YOUR ASSIGNMENT:
Swap "advertisement" for "poster" in the stretch from the start of the records through the line containing "You are standing", and change nothing else. Give back only those lines, and leave the pictures out.

DATA TO PROCESS:
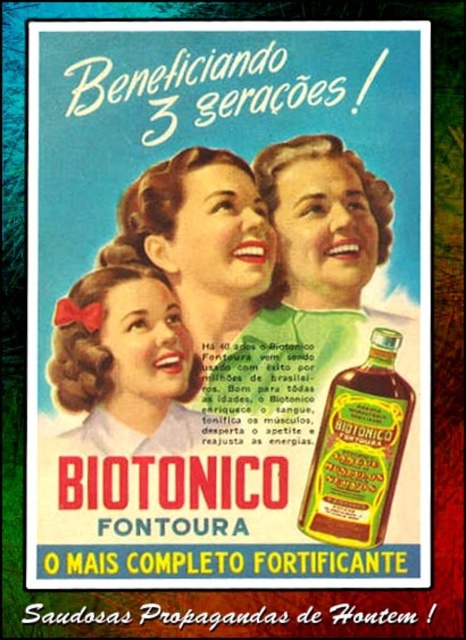
Consider the image. You are looking at the vintage advertisement for Biotonico Fontoura. There is a matte green dress at center and a matte white blouse at center. Which one is positioned to the right?

The matte green dress at center is positioned to the right of the matte white blouse at center.

You are standing 5 feet away from the advertisement. There is a point at coordinates point (155, 166). Can you reach it without moving closer?

The point at coordinates point (155, 166) is only 4.35 feet away from the viewer, so yes, you can reach it without moving closer since you are already 5 feet away.

You are a tailor trying to determine if a matte white blouse at center can fit into a storage box designed for the matte green dress at center. Based on the image description, can the blouse fit into the dress box?

The matte green dress at center might be wider than matte white blouse at center, so the storage box designed for the dress may accommodate the blouse since the blouse is narrower.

EXERCISE RESPONSE:
Consider the image. You are looking at the vintage poster for Biotonico Fontoura. There is a matte green dress at center and a matte white blouse at center. Which one is positioned to the right?

The matte green dress at center is positioned to the right of the matte white blouse at center.

You are standing 5 feet away from the poster. There is a point at coordinates point (155, 166). Can you reach it without moving closer?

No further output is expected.